WHAT NEEDS TO BE DONE: Beginning at the line that holds "(361, 402) = (418, 273): black", transcribe each line exactly through the end of the records, and leave any pictures out.

PROVIDED RECORDS:
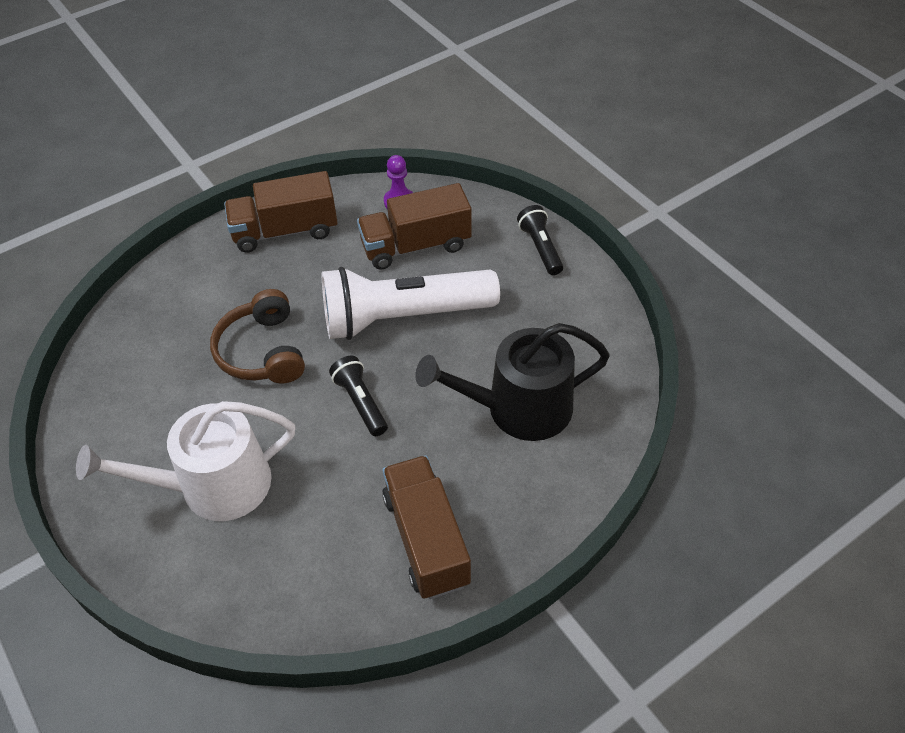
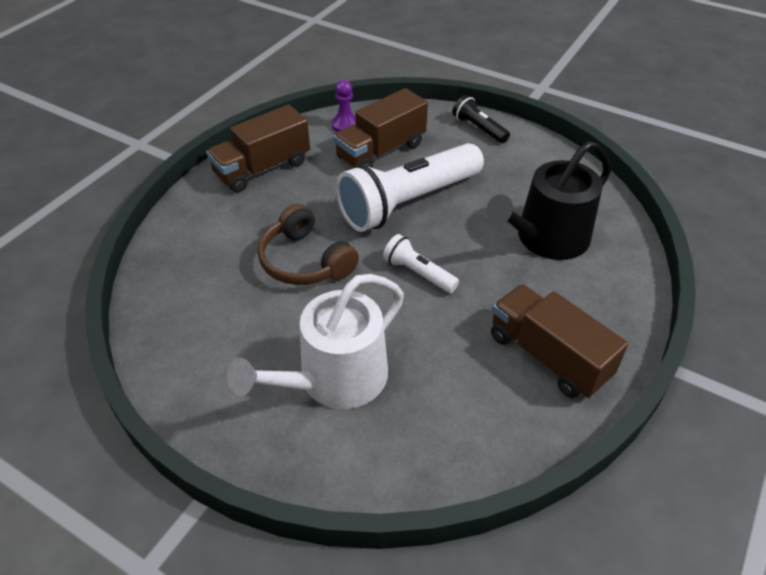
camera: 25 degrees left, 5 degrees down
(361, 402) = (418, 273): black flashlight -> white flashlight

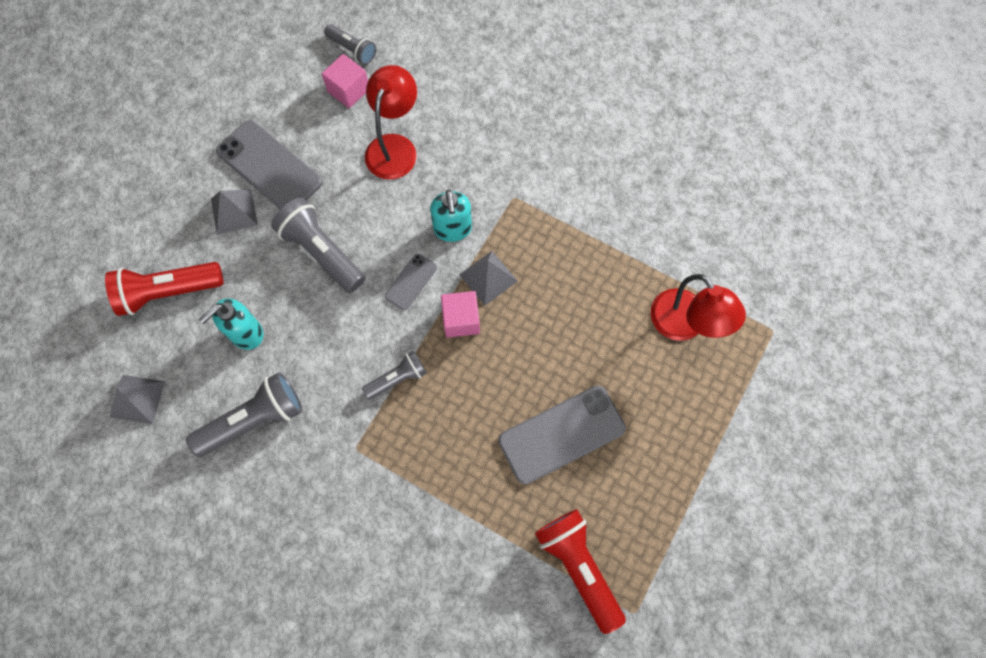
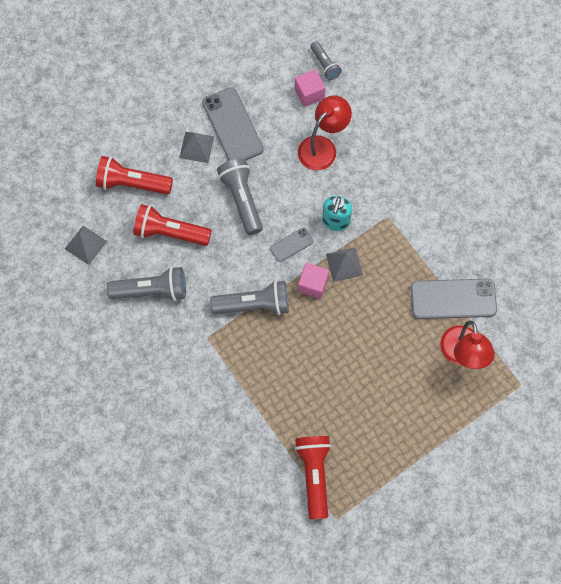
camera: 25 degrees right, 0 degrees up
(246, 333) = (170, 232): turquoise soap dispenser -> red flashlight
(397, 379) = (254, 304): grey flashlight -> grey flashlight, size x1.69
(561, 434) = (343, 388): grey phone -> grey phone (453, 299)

RESPONSE:
(361, 402) = (418, 273): black flashlight -> white flashlight

camera: 25 degrees right, 0 degrees up
(246, 333) = (170, 232): turquoise soap dispenser -> red flashlight
(397, 379) = (254, 304): grey flashlight -> grey flashlight, size x1.69
(561, 434) = (343, 388): grey phone -> grey phone (453, 299)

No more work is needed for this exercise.